● **Activity**: Beginning with the line containing "none -> yellow 2x4 brick [255,239,476,479]" and ending with the line containing "none -> pink 1x1 brick [284,245,364,351]", write out each line of the records below exactly; pictures and lines outside that range are left out.

[Records for the exercise]

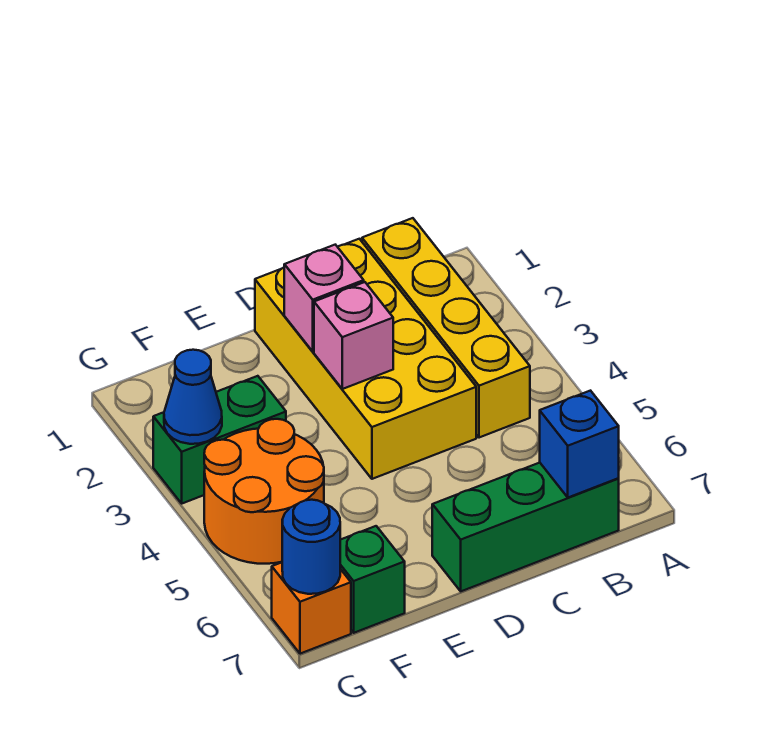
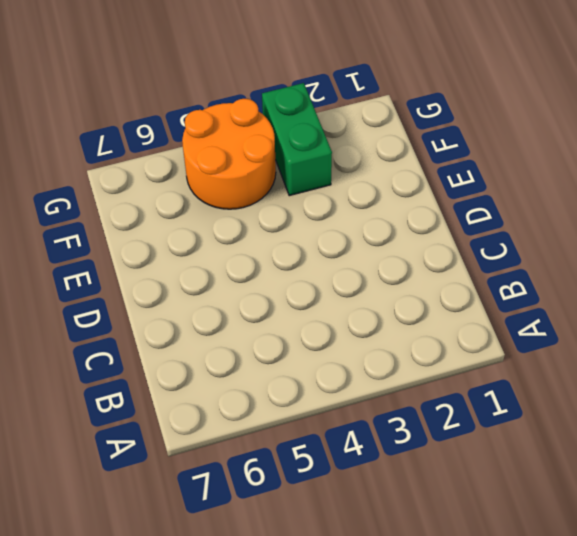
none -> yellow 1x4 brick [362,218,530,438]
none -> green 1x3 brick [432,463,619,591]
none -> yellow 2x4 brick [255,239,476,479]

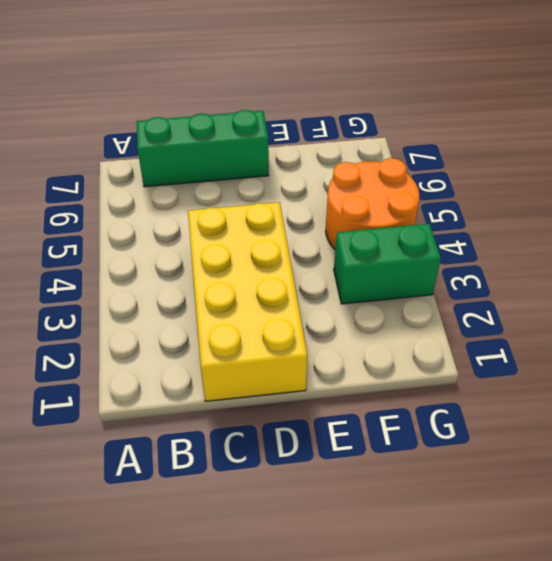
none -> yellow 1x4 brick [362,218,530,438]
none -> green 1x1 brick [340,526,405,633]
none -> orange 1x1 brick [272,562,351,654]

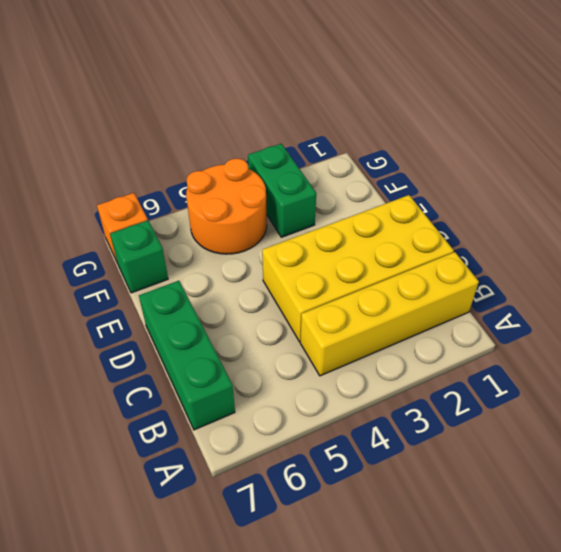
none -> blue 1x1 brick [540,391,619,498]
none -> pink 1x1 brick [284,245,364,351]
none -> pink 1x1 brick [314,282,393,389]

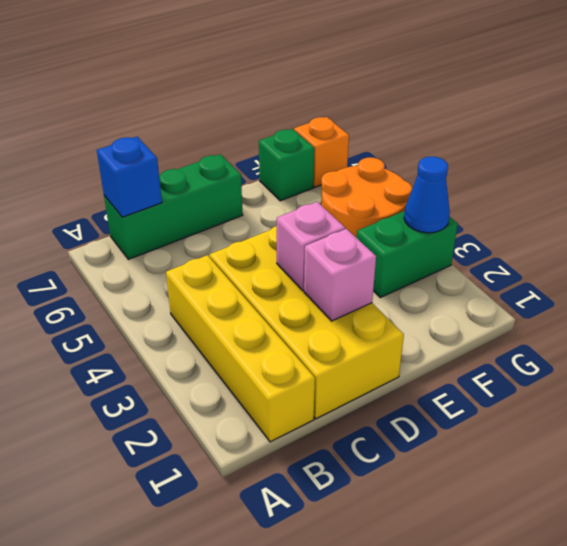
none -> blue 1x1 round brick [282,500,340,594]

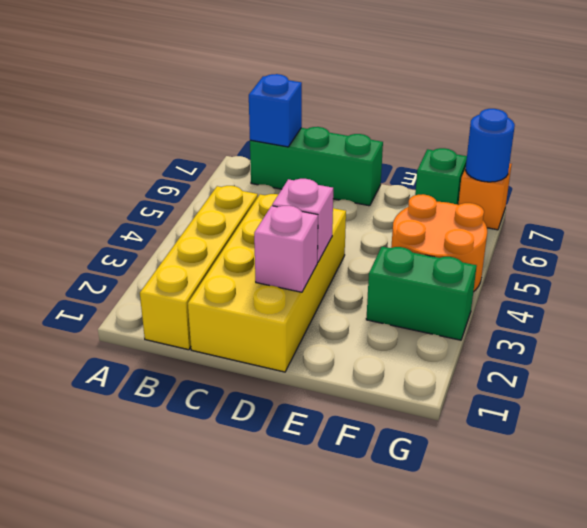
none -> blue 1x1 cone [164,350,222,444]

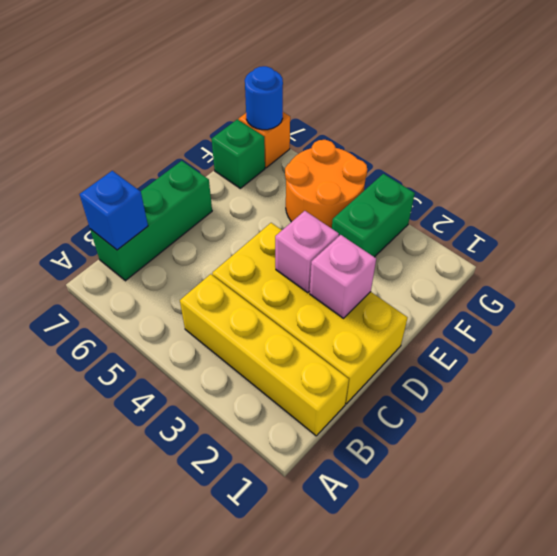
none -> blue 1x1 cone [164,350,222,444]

[/Records for the exercise]
[Records for the exercise]

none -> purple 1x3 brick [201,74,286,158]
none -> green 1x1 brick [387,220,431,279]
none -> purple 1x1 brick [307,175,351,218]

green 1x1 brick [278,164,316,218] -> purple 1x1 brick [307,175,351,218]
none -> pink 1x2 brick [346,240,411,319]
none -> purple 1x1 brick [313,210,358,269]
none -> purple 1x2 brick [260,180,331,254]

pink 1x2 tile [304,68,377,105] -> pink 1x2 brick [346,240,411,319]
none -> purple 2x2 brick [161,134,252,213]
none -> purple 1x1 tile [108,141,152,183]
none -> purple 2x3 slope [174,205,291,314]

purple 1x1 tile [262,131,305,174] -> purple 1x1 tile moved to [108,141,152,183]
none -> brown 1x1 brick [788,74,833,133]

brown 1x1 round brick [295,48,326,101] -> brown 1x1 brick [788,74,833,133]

[/Records for the exercise]

● **Answer area**:
none -> yellow 2x4 brick [255,239,476,479]

none -> yellow 1x4 brick [362,218,530,438]
none -> green 1x1 brick [340,526,405,633]
none -> orange 1x1 brick [272,562,351,654]

none -> blue 1x1 brick [540,391,619,498]
none -> pink 1x1 brick [284,245,364,351]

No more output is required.